### TRY IT:
Where a line contains the word "camera", copy that line from the records below.

### DATA LISTING:
-- Opening Marker --

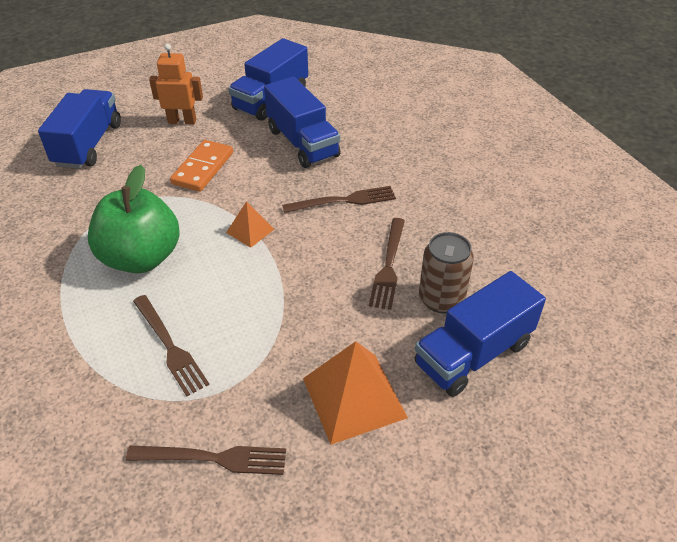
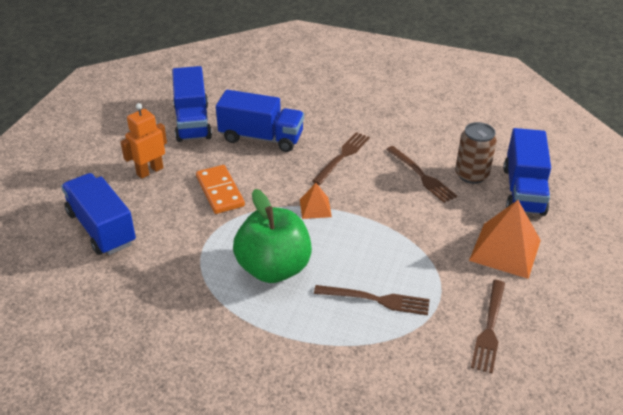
camera: 45 degrees left, 5 degrees down
brown fork [126,445,286,475] -> brown fork turned 150 degrees clockwise [471,280,505,374]

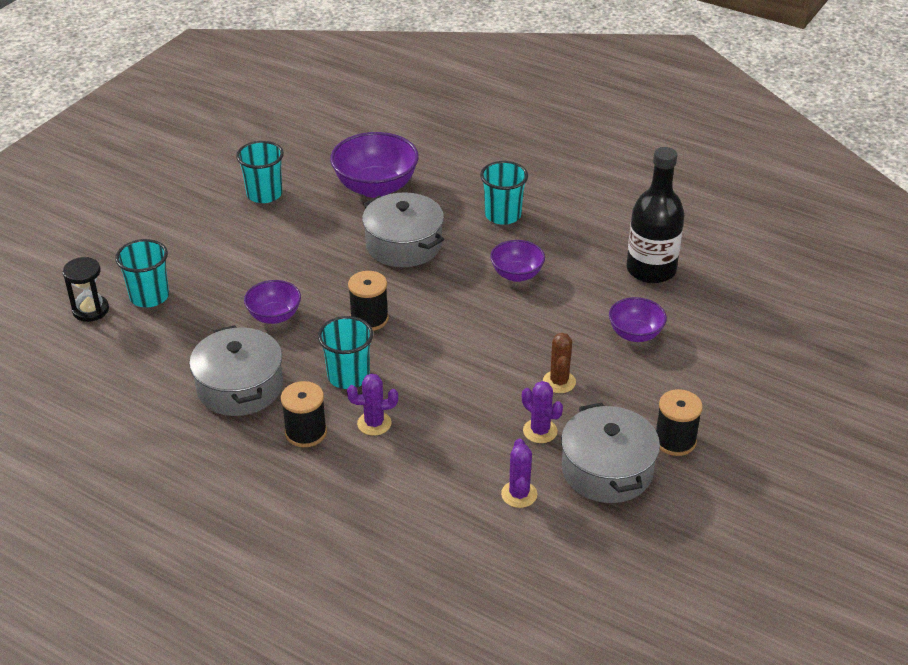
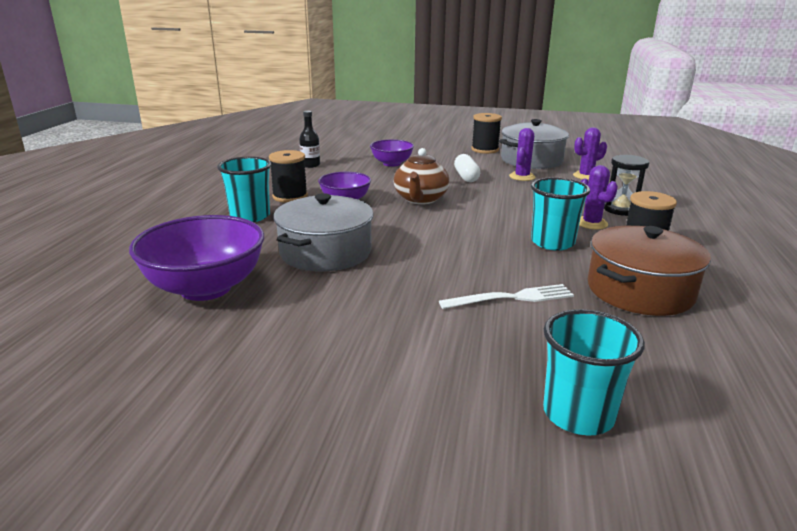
camera: 110 degrees left, 15 degrees down
black hourglass [62,257,109,322] -> black hourglass moved to [604,155,649,216]
grey pot [189,325,283,416] -> brown pot [588,226,711,316]
turquoise cup [236,141,284,203] -> none
purple bowl [244,280,301,324] -> white fork [439,284,574,309]
black spool [348,271,389,331] -> black spool moved to [269,150,308,203]
brown cactus [543,333,576,393] -> white capsule [454,154,480,182]
black bottle [627,147,684,283] -> black bottle [299,111,320,168], size x0.47
none -> brown teapot [394,148,449,205]

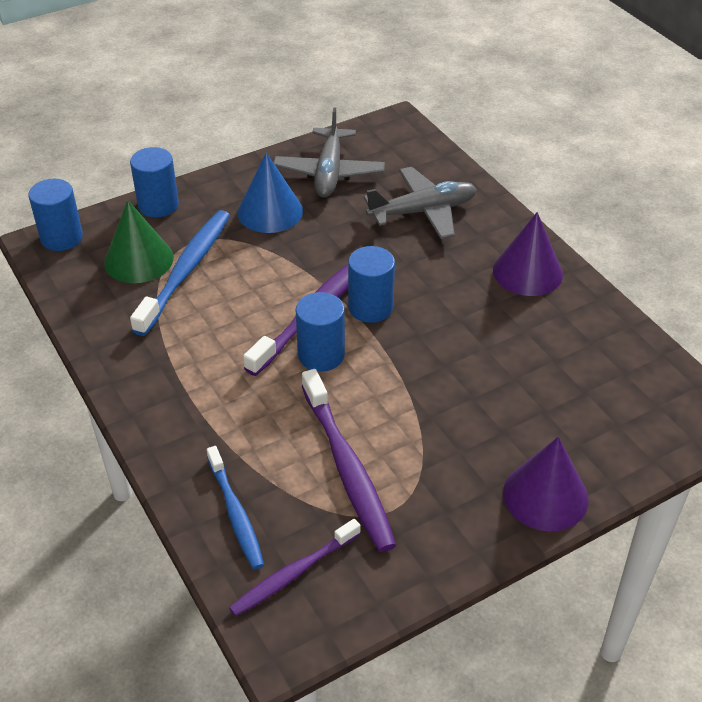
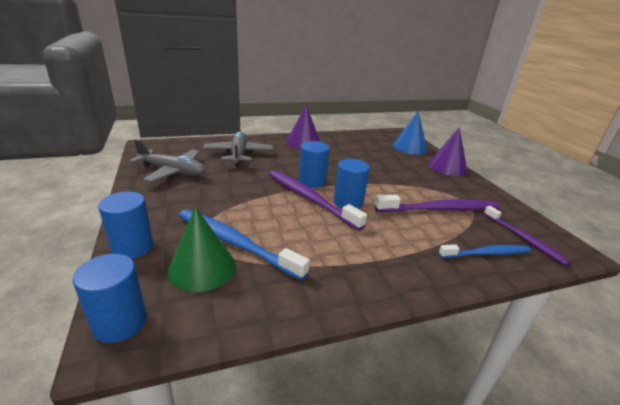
camera: 80 degrees left, 15 degrees down
blue cone [237,152,303,233] -> blue cone moved to [392,111,427,155]

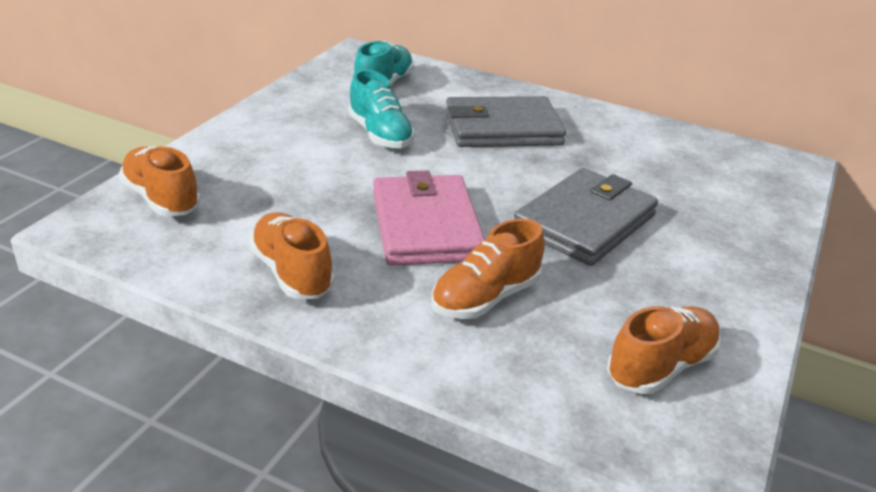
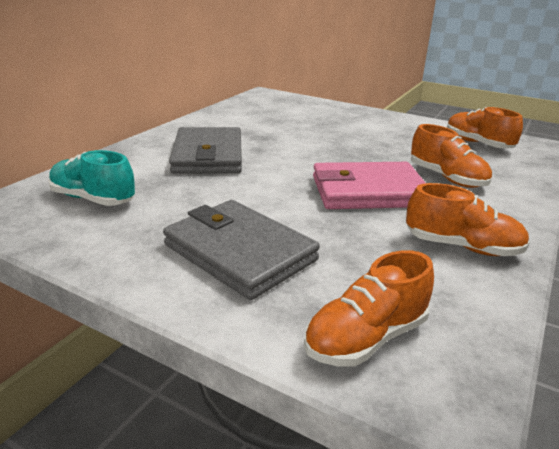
camera: 85 degrees left, 5 degrees down
orange shoe [249,212,334,299] -> orange shoe turned 135 degrees counterclockwise [406,183,530,256]
turquoise shoe [348,69,415,149] -> none
grey wallet [514,168,658,266] -> grey wallet moved to [163,200,320,300]

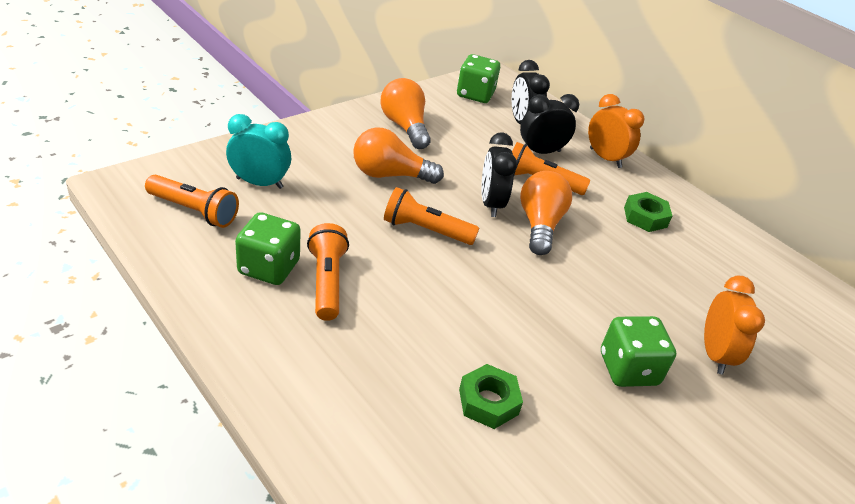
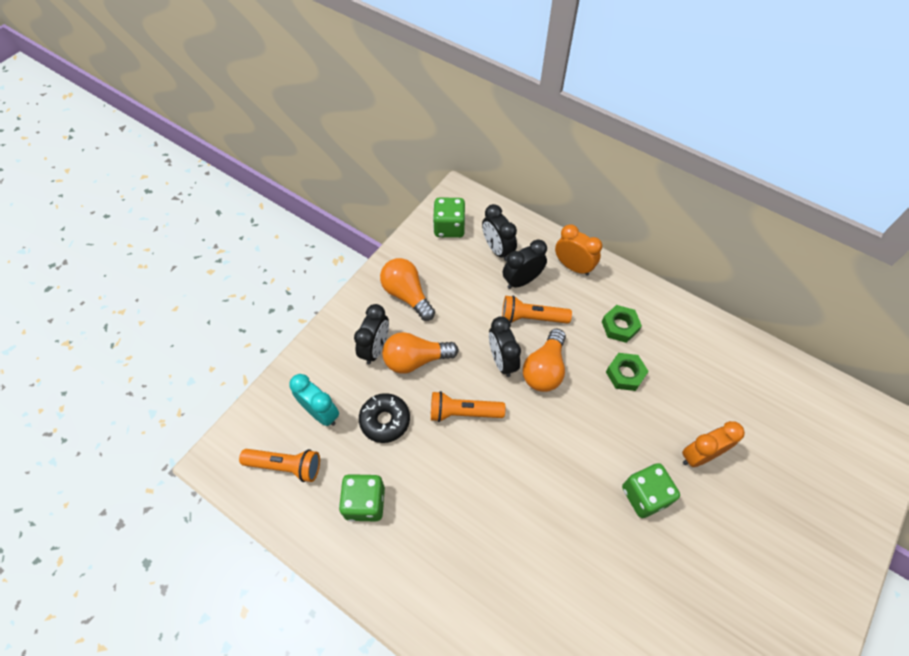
camera: 10 degrees left, 20 degrees up
turquoise clock [226,114,291,189] -> turquoise clock turned 45 degrees clockwise [290,374,339,426]
orange flashlight [307,223,349,321] -> none
green nut [459,364,523,429] -> green nut moved to [606,353,649,391]
orange light bulb [520,171,572,255] -> orange light bulb turned 150 degrees counterclockwise [523,329,566,392]
orange clock [704,276,765,375] -> orange clock turned 105 degrees counterclockwise [682,421,745,467]
none -> black clock [354,304,389,364]
none -> black donut [359,393,410,443]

-- Closing Marker --

### ANSWER TO THIS TASK:
camera: 45 degrees left, 5 degrees down
camera: 110 degrees left, 15 degrees down
camera: 80 degrees left, 15 degrees down
camera: 85 degrees left, 5 degrees down
camera: 10 degrees left, 20 degrees up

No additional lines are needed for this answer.